→ YOUR ASSIGNMENT
Below are some records. Print exactly the lines between the one holding "The pencil in violet" and the one holding "The exercise book in violet", inclusive, and nothing else.

→ SUPPLIED INFORMATION
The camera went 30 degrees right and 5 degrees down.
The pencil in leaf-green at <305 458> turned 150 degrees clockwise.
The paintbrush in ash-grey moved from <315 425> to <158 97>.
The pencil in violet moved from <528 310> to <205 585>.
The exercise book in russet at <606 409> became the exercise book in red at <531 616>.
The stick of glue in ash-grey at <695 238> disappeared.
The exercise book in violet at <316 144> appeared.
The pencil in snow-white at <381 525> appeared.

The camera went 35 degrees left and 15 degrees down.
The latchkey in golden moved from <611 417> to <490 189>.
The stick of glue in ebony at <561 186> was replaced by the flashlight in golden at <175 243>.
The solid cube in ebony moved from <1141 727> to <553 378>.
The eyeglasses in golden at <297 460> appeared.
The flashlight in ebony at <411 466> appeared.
...
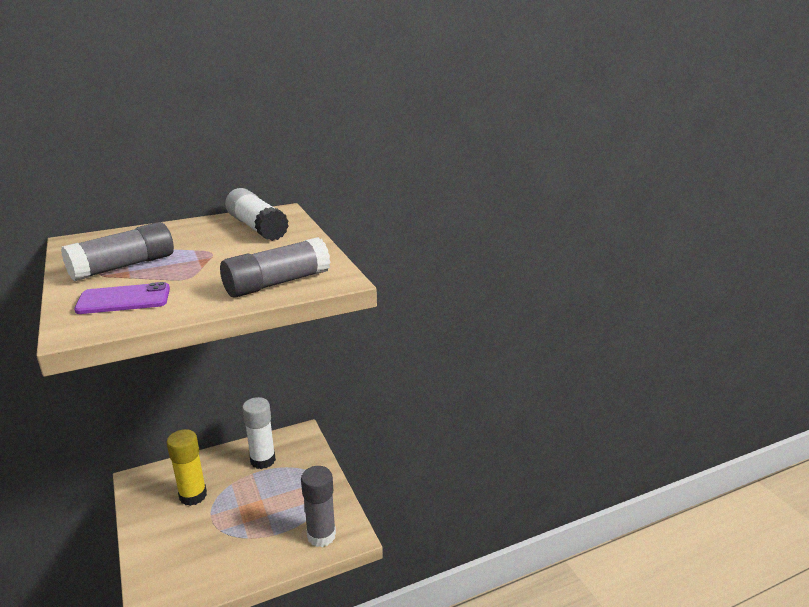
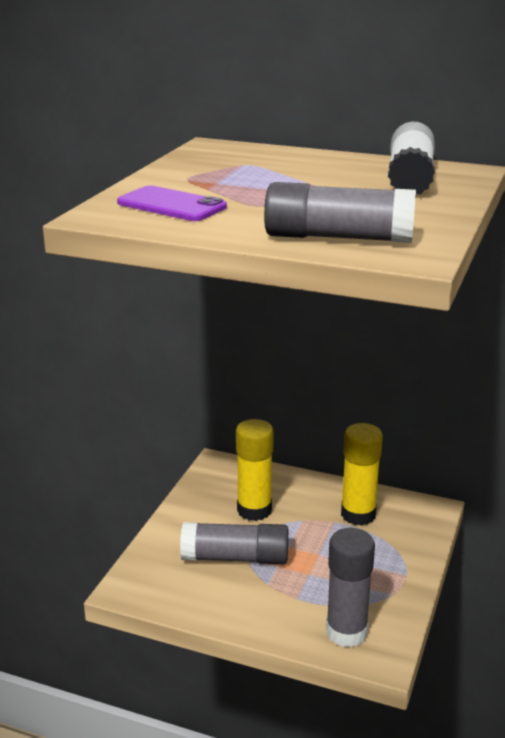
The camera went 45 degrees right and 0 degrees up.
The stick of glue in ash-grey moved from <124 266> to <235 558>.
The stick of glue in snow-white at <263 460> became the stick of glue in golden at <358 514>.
* * *
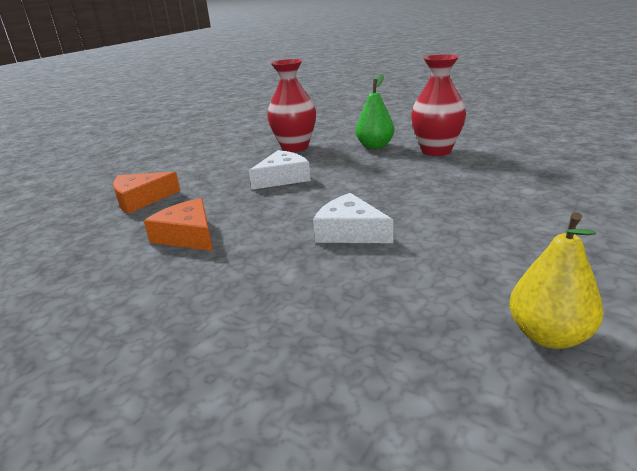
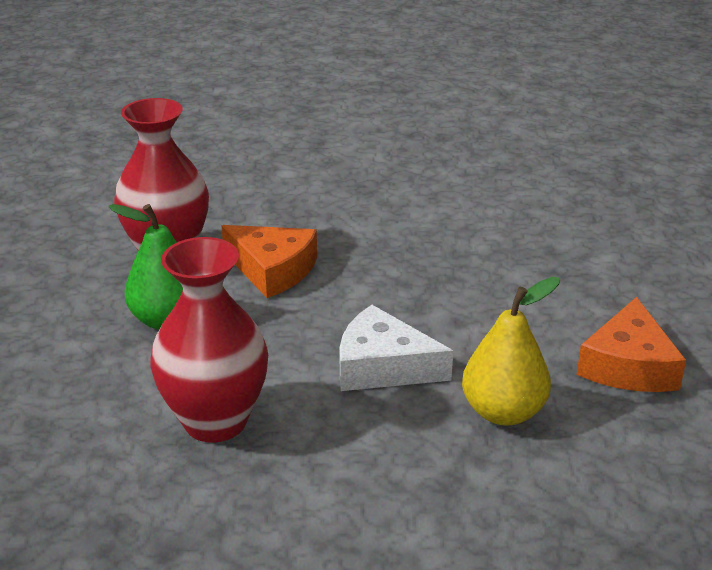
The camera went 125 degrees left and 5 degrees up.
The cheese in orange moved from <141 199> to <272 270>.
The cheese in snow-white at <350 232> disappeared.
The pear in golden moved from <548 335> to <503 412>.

→ SOLUTION TO THE PROBLEM
The pencil in violet moved from <528 310> to <205 585>.
The exercise book in russet at <606 409> became the exercise book in red at <531 616>.
The stick of glue in ash-grey at <695 238> disappeared.
The exercise book in violet at <316 144> appeared.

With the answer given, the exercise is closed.